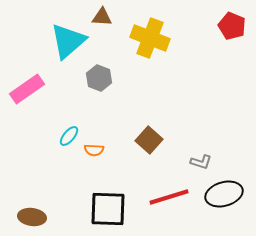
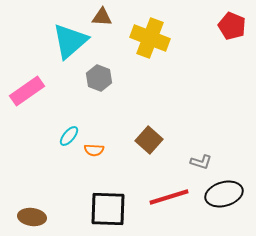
cyan triangle: moved 2 px right
pink rectangle: moved 2 px down
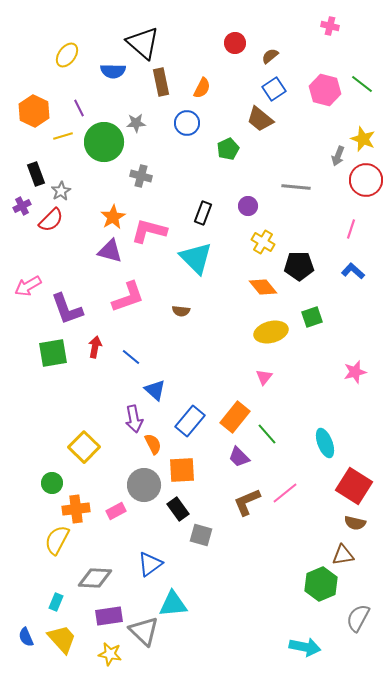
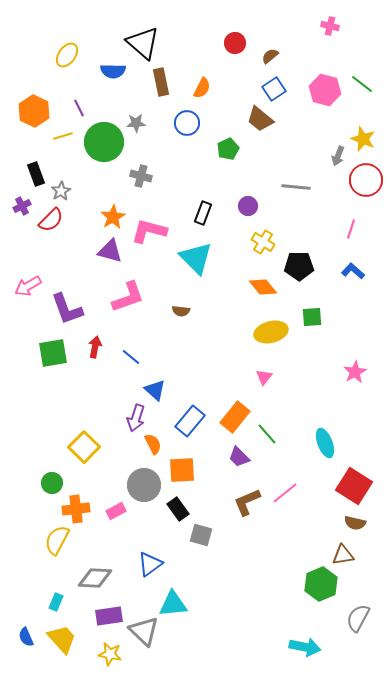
green square at (312, 317): rotated 15 degrees clockwise
pink star at (355, 372): rotated 15 degrees counterclockwise
purple arrow at (134, 419): moved 2 px right, 1 px up; rotated 28 degrees clockwise
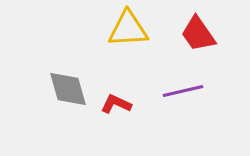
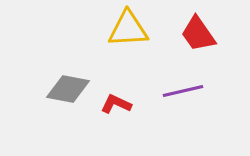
gray diamond: rotated 63 degrees counterclockwise
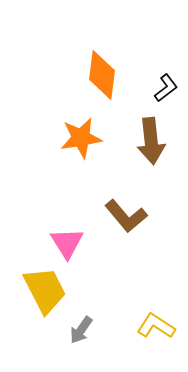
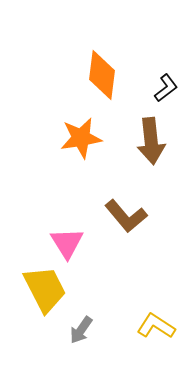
yellow trapezoid: moved 1 px up
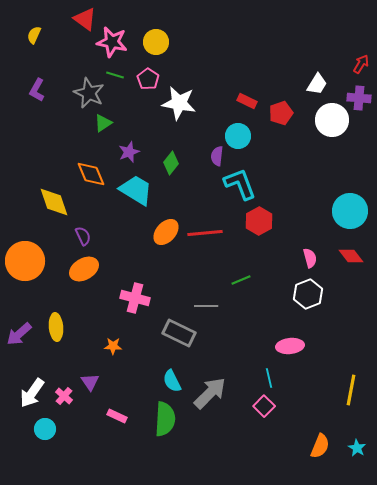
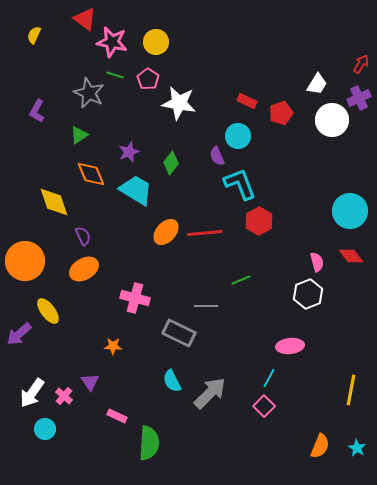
purple L-shape at (37, 90): moved 21 px down
purple cross at (359, 98): rotated 30 degrees counterclockwise
green triangle at (103, 123): moved 24 px left, 12 px down
purple semicircle at (217, 156): rotated 30 degrees counterclockwise
pink semicircle at (310, 258): moved 7 px right, 4 px down
yellow ellipse at (56, 327): moved 8 px left, 16 px up; rotated 32 degrees counterclockwise
cyan line at (269, 378): rotated 42 degrees clockwise
green semicircle at (165, 419): moved 16 px left, 24 px down
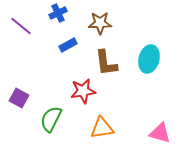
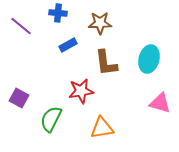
blue cross: rotated 30 degrees clockwise
red star: moved 2 px left
pink triangle: moved 30 px up
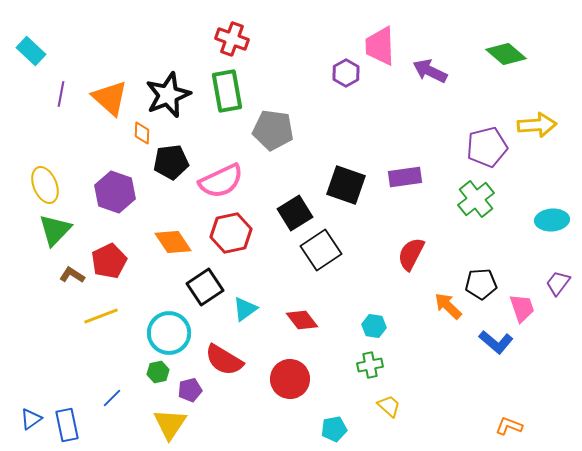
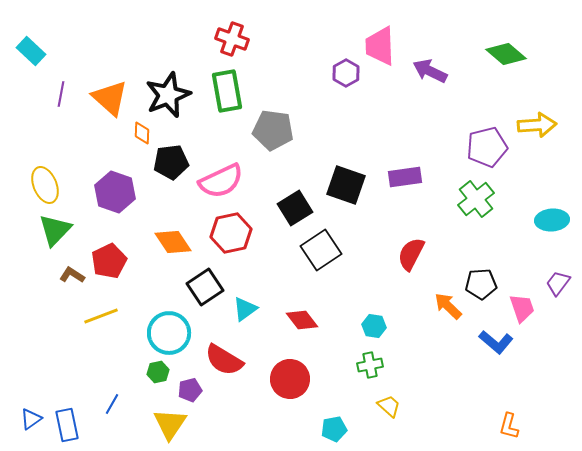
black square at (295, 213): moved 5 px up
blue line at (112, 398): moved 6 px down; rotated 15 degrees counterclockwise
orange L-shape at (509, 426): rotated 96 degrees counterclockwise
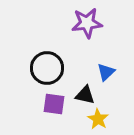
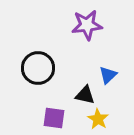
purple star: moved 2 px down
black circle: moved 9 px left
blue triangle: moved 2 px right, 3 px down
purple square: moved 14 px down
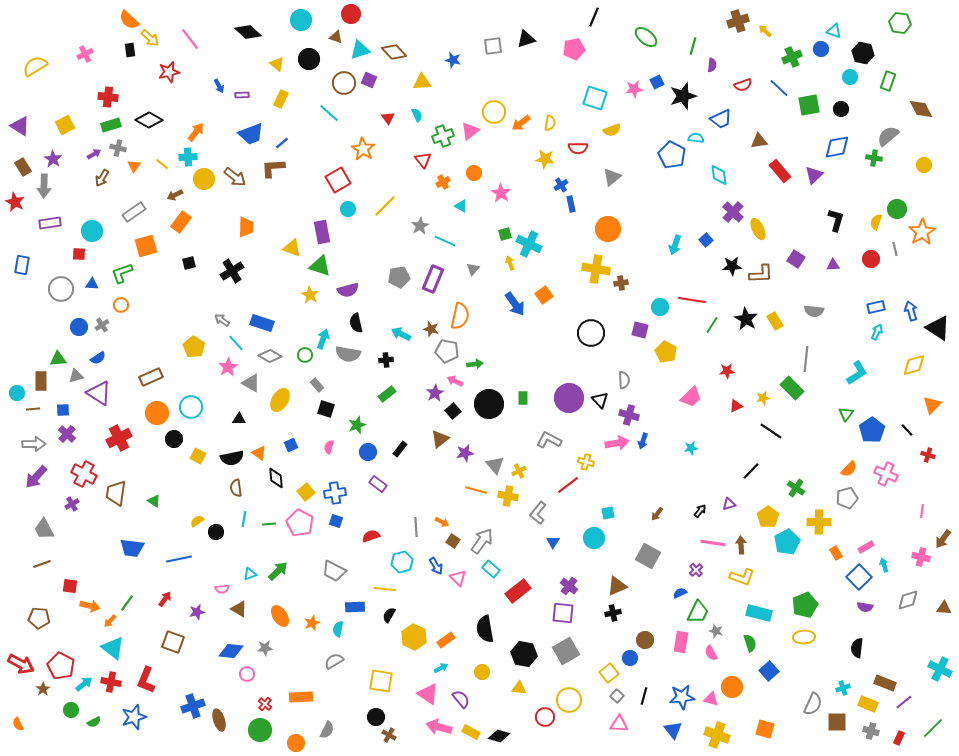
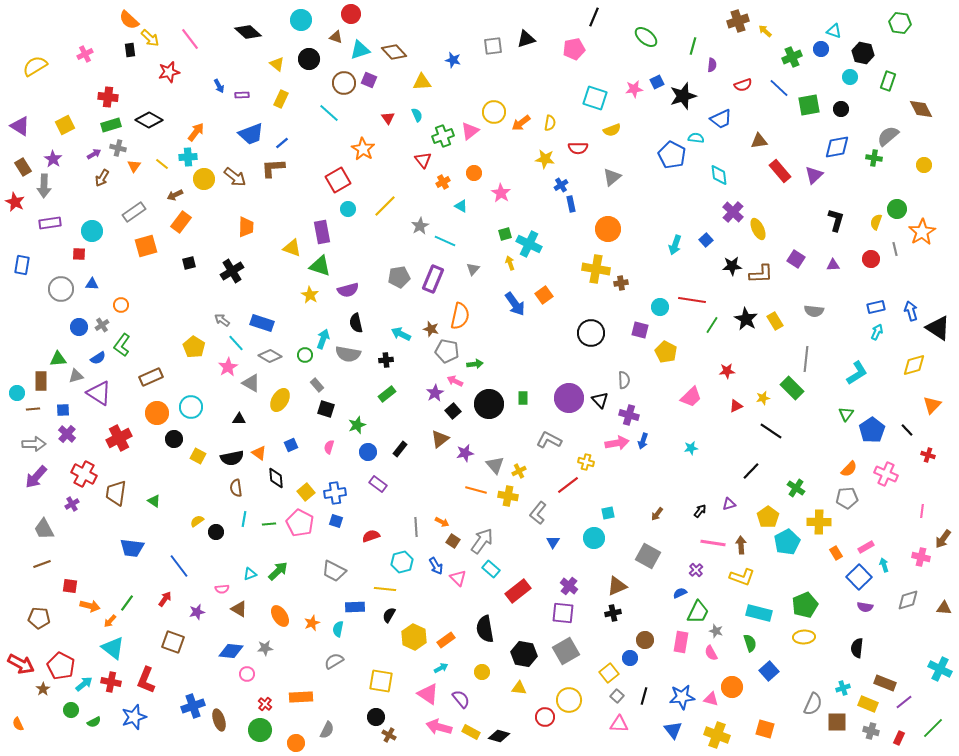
green L-shape at (122, 273): moved 72 px down; rotated 35 degrees counterclockwise
gray pentagon at (847, 498): rotated 10 degrees clockwise
blue line at (179, 559): moved 7 px down; rotated 65 degrees clockwise
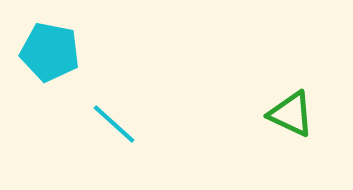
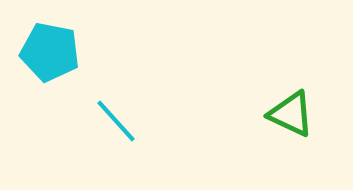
cyan line: moved 2 px right, 3 px up; rotated 6 degrees clockwise
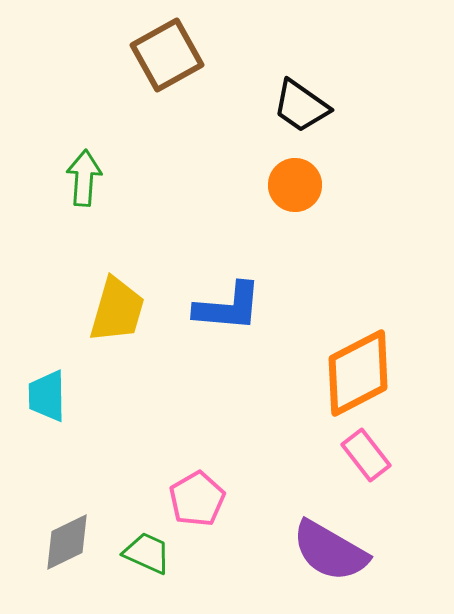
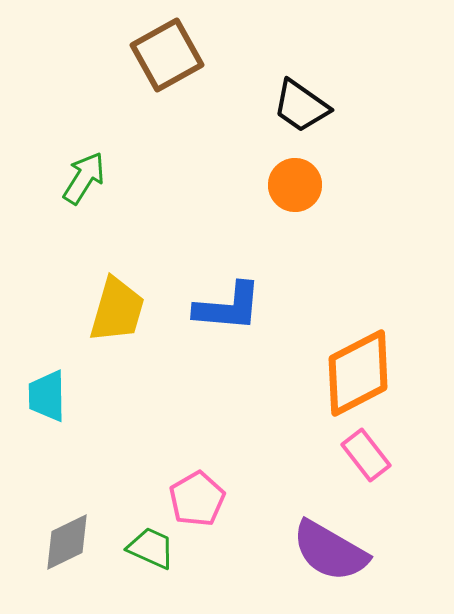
green arrow: rotated 28 degrees clockwise
green trapezoid: moved 4 px right, 5 px up
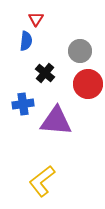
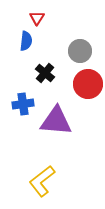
red triangle: moved 1 px right, 1 px up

Task instructions: Each line of the material with the word "left" in it should be listed.

Response for this exercise:
green triangle at (103, 123): moved 24 px left, 12 px down
yellow ellipse at (56, 327): moved 8 px left, 16 px up; rotated 32 degrees counterclockwise
green semicircle at (165, 419): moved 16 px left, 24 px down
red star: moved 2 px left
black circle: moved 9 px left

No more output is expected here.